YOUR TASK:
Everything from the line containing "(423, 141) = (120, 286): none" through the last line of the data below should be given again exactly, both end lines included and nothing more.

──────── INPUT DATA ────────

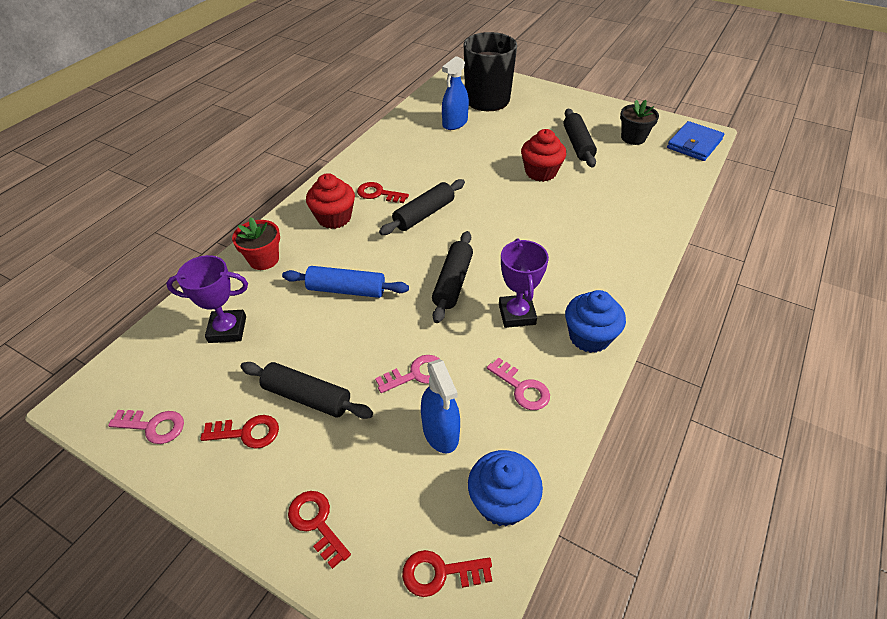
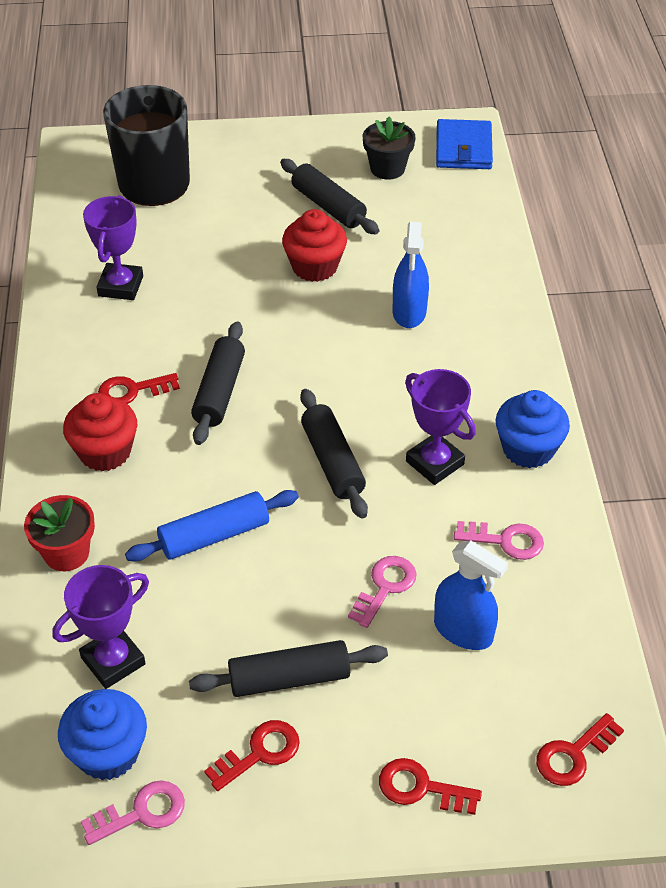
camera: 35 degrees left, 0 degrees up
(423, 141) = (120, 286): none -> purple trophy
(455, 123) = (141, 240): blue spray bottle -> blue spray bottle (409, 312)
(502, 502) = (576, 660): blue cupcake -> blue cupcake (108, 752)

────────

TASK RESULT:
(423, 141) = (120, 286): none -> purple trophy
(455, 123) = (141, 240): blue spray bottle -> blue spray bottle (409, 312)
(502, 502) = (576, 660): blue cupcake -> blue cupcake (108, 752)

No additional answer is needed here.